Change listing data
▼▼▼
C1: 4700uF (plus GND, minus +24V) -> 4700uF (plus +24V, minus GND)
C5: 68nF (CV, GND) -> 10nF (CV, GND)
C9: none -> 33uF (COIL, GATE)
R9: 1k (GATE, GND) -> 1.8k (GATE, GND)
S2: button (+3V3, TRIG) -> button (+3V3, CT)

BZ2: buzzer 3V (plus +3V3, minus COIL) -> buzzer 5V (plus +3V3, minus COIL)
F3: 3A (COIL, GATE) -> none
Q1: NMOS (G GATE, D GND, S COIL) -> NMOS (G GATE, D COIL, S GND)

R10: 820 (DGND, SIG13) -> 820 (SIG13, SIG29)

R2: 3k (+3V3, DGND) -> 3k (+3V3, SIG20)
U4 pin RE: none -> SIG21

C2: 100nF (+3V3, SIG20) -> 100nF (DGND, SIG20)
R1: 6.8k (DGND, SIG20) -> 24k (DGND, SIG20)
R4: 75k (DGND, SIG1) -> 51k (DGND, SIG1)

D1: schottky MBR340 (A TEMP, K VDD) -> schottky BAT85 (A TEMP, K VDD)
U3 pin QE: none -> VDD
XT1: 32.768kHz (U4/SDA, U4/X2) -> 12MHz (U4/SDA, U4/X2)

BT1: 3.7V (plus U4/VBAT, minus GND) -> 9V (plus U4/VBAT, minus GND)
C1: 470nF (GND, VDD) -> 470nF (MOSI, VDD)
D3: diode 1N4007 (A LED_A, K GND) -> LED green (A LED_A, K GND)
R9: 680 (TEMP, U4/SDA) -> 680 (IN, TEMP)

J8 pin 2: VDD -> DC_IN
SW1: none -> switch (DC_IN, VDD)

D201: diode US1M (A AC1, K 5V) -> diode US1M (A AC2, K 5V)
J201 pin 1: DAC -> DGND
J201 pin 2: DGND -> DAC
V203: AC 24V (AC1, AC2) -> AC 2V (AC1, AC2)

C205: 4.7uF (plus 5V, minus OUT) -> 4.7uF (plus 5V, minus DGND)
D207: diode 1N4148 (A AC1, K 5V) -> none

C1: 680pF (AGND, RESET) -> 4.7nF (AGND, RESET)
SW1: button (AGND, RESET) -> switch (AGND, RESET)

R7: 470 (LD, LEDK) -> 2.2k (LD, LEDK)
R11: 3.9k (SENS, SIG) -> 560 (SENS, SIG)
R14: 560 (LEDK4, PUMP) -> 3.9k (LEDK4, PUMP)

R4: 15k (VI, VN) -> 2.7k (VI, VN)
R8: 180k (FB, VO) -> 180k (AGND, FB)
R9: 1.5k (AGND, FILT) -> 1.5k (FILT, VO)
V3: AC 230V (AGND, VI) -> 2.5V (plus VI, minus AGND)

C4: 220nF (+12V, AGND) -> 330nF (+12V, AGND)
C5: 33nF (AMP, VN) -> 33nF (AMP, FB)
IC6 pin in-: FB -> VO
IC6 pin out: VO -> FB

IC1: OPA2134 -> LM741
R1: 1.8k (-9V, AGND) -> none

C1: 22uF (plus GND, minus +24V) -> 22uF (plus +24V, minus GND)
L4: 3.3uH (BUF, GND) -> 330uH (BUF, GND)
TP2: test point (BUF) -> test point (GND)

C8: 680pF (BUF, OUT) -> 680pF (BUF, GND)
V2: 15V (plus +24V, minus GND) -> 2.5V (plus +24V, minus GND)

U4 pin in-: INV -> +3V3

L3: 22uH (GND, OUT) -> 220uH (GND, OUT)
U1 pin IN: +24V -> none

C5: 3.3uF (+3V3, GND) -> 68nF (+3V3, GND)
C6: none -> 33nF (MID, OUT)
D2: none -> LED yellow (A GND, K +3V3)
▲▲▲
▸ **Problem to solve**
Copy exactly the line containing "R8: 180k (FB, VO) -> 180k (AGND, FB)" and each line after it through the end of the records above.

▸ **Written answer**
R8: 180k (FB, VO) -> 180k (AGND, FB)
R9: 1.5k (AGND, FILT) -> 1.5k (FILT, VO)
V3: AC 230V (AGND, VI) -> 2.5V (plus VI, minus AGND)

C4: 220nF (+12V, AGND) -> 330nF (+12V, AGND)
C5: 33nF (AMP, VN) -> 33nF (AMP, FB)
IC6 pin in-: FB -> VO
IC6 pin out: VO -> FB

IC1: OPA2134 -> LM741
R1: 1.8k (-9V, AGND) -> none

C1: 22uF (plus GND, minus +24V) -> 22uF (plus +24V, minus GND)
L4: 3.3uH (BUF, GND) -> 330uH (BUF, GND)
TP2: test point (BUF) -> test point (GND)

C8: 680pF (BUF, OUT) -> 680pF (BUF, GND)
V2: 15V (plus +24V, minus GND) -> 2.5V (plus +24V, minus GND)

U4 pin in-: INV -> +3V3

L3: 22uH (GND, OUT) -> 220uH (GND, OUT)
U1 pin IN: +24V -> none

C5: 3.3uF (+3V3, GND) -> 68nF (+3V3, GND)
C6: none -> 33nF (MID, OUT)
D2: none -> LED yellow (A GND, K +3V3)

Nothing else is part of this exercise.